• **Exercise directions**
Among the entries below, take the line with "green cylinder [375,110,417,158]" and the line with "black marker [581,265,617,313]", and output them and every line between them exactly, with nothing else.

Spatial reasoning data
# # # # #

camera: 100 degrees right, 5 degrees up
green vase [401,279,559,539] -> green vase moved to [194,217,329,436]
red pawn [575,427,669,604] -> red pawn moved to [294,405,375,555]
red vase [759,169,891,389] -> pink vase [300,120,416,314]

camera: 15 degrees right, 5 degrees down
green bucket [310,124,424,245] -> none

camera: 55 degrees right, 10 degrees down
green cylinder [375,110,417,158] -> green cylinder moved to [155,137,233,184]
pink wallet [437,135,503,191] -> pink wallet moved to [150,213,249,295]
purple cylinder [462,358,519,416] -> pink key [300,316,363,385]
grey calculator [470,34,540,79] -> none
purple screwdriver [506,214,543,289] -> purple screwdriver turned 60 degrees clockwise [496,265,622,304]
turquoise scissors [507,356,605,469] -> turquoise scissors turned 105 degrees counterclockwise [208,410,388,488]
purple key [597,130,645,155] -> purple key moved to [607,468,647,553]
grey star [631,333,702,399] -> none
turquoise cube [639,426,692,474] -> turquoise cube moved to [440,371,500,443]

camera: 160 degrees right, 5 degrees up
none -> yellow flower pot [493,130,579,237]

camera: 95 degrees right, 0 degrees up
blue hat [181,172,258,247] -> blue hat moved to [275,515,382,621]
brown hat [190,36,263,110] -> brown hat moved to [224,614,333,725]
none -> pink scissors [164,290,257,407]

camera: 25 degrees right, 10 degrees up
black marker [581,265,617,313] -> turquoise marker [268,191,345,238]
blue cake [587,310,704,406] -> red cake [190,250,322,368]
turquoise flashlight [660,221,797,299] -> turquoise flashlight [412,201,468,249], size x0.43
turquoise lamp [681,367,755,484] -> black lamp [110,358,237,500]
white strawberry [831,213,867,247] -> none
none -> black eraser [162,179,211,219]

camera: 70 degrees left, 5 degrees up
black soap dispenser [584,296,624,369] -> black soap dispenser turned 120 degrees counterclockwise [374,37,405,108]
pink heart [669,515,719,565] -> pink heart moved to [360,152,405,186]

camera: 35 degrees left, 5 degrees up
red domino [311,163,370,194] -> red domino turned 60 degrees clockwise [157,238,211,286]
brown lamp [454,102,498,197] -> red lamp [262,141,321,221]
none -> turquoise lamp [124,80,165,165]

# # # # #

• **Exercise solution**
green cylinder [375,110,417,158] -> green cylinder moved to [155,137,233,184]
pink wallet [437,135,503,191] -> pink wallet moved to [150,213,249,295]
purple cylinder [462,358,519,416] -> pink key [300,316,363,385]
grey calculator [470,34,540,79] -> none
purple screwdriver [506,214,543,289] -> purple screwdriver turned 60 degrees clockwise [496,265,622,304]
turquoise scissors [507,356,605,469] -> turquoise scissors turned 105 degrees counterclockwise [208,410,388,488]
purple key [597,130,645,155] -> purple key moved to [607,468,647,553]
grey star [631,333,702,399] -> none
turquoise cube [639,426,692,474] -> turquoise cube moved to [440,371,500,443]

camera: 160 degrees right, 5 degrees up
none -> yellow flower pot [493,130,579,237]

camera: 95 degrees right, 0 degrees up
blue hat [181,172,258,247] -> blue hat moved to [275,515,382,621]
brown hat [190,36,263,110] -> brown hat moved to [224,614,333,725]
none -> pink scissors [164,290,257,407]

camera: 25 degrees right, 10 degrees up
black marker [581,265,617,313] -> turquoise marker [268,191,345,238]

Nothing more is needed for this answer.